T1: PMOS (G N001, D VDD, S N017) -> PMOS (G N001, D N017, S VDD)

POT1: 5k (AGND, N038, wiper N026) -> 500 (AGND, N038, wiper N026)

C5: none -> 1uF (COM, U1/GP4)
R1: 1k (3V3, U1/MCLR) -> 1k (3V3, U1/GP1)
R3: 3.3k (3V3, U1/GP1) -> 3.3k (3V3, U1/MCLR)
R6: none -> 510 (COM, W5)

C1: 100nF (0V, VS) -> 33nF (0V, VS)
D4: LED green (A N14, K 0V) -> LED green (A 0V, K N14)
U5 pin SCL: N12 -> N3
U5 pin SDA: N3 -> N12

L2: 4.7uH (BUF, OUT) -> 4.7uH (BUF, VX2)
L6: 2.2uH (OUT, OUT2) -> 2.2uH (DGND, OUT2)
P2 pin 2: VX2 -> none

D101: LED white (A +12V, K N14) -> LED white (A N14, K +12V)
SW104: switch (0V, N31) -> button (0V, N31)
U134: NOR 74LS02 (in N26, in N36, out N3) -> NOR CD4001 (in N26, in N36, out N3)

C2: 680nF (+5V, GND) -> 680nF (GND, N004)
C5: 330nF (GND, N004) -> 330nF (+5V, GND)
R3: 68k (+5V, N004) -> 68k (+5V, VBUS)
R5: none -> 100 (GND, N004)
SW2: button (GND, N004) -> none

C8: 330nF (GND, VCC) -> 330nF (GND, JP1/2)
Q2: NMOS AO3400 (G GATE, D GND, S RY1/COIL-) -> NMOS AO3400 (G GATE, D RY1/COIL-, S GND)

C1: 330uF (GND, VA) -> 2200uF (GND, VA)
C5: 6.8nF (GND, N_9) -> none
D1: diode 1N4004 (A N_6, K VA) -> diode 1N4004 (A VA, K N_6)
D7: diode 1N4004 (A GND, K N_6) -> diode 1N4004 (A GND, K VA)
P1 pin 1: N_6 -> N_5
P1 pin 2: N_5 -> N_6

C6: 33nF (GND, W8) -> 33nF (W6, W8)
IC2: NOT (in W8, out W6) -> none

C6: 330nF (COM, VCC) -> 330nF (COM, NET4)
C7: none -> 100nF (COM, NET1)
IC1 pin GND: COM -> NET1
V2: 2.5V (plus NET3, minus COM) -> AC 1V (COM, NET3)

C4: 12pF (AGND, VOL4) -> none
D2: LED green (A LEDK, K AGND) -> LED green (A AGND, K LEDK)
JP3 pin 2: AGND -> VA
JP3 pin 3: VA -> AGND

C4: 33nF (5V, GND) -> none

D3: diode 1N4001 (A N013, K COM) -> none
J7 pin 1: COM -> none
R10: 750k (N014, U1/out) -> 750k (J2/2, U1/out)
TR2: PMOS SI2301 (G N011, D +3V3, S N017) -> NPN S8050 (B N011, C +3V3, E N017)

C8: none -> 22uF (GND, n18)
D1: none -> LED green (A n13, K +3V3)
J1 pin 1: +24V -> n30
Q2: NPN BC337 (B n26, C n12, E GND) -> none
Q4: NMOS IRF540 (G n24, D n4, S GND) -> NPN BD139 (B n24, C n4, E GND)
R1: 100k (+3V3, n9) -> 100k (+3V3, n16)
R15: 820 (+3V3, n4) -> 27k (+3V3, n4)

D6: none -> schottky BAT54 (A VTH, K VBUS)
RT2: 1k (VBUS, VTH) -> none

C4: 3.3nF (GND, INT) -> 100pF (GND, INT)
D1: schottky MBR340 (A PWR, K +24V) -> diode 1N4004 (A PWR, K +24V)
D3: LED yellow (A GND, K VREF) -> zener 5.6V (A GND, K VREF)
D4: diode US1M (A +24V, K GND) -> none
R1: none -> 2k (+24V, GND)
# # # # #
EXERCISE DESCRIPTION> Extract the full listing above without alteration.

ANSWER>
T1: PMOS (G N001, D VDD, S N017) -> PMOS (G N001, D N017, S VDD)

POT1: 5k (AGND, N038, wiper N026) -> 500 (AGND, N038, wiper N026)

C5: none -> 1uF (COM, U1/GP4)
R1: 1k (3V3, U1/MCLR) -> 1k (3V3, U1/GP1)
R3: 3.3k (3V3, U1/GP1) -> 3.3k (3V3, U1/MCLR)
R6: none -> 510 (COM, W5)

C1: 100nF (0V, VS) -> 33nF (0V, VS)
D4: LED green (A N14, K 0V) -> LED green (A 0V, K N14)
U5 pin SCL: N12 -> N3
U5 pin SDA: N3 -> N12

L2: 4.7uH (BUF, OUT) -> 4.7uH (BUF, VX2)
L6: 2.2uH (OUT, OUT2) -> 2.2uH (DGND, OUT2)
P2 pin 2: VX2 -> none

D101: LED white (A +12V, K N14) -> LED white (A N14, K +12V)
SW104: switch (0V, N31) -> button (0V, N31)
U134: NOR 74LS02 (in N26, in N36, out N3) -> NOR CD4001 (in N26, in N36, out N3)

C2: 680nF (+5V, GND) -> 680nF (GND, N004)
C5: 330nF (GND, N004) -> 330nF (+5V, GND)
R3: 68k (+5V, N004) -> 68k (+5V, VBUS)
R5: none -> 100 (GND, N004)
SW2: button (GND, N004) -> none

C8: 330nF (GND, VCC) -> 330nF (GND, JP1/2)
Q2: NMOS AO3400 (G GATE, D GND, S RY1/COIL-) -> NMOS AO3400 (G GATE, D RY1/COIL-, S GND)

C1: 330uF (GND, VA) -> 2200uF (GND, VA)
C5: 6.8nF (GND, N_9) -> none
D1: diode 1N4004 (A N_6, K VA) -> diode 1N4004 (A VA, K N_6)
D7: diode 1N4004 (A GND, K N_6) -> diode 1N4004 (A GND, K VA)
P1 pin 1: N_6 -> N_5
P1 pin 2: N_5 -> N_6

C6: 33nF (GND, W8) -> 33nF (W6, W8)
IC2: NOT (in W8, out W6) -> none

C6: 330nF (COM, VCC) -> 330nF (COM, NET4)
C7: none -> 100nF (COM, NET1)
IC1 pin GND: COM -> NET1
V2: 2.5V (plus NET3, minus COM) -> AC 1V (COM, NET3)

C4: 12pF (AGND, VOL4) -> none
D2: LED green (A LEDK, K AGND) -> LED green (A AGND, K LEDK)
JP3 pin 2: AGND -> VA
JP3 pin 3: VA -> AGND

C4: 33nF (5V, GND) -> none

D3: diode 1N4001 (A N013, K COM) -> none
J7 pin 1: COM -> none
R10: 750k (N014, U1/out) -> 750k (J2/2, U1/out)
TR2: PMOS SI2301 (G N011, D +3V3, S N017) -> NPN S8050 (B N011, C +3V3, E N017)

C8: none -> 22uF (GND, n18)
D1: none -> LED green (A n13, K +3V3)
J1 pin 1: +24V -> n30
Q2: NPN BC337 (B n26, C n12, E GND) -> none
Q4: NMOS IRF540 (G n24, D n4, S GND) -> NPN BD139 (B n24, C n4, E GND)
R1: 100k (+3V3, n9) -> 100k (+3V3, n16)
R15: 820 (+3V3, n4) -> 27k (+3V3, n4)

D6: none -> schottky BAT54 (A VTH, K VBUS)
RT2: 1k (VBUS, VTH) -> none

C4: 3.3nF (GND, INT) -> 100pF (GND, INT)
D1: schottky MBR340 (A PWR, K +24V) -> diode 1N4004 (A PWR, K +24V)
D3: LED yellow (A GND, K VREF) -> zener 5.6V (A GND, K VREF)
D4: diode US1M (A +24V, K GND) -> none
R1: none -> 2k (+24V, GND)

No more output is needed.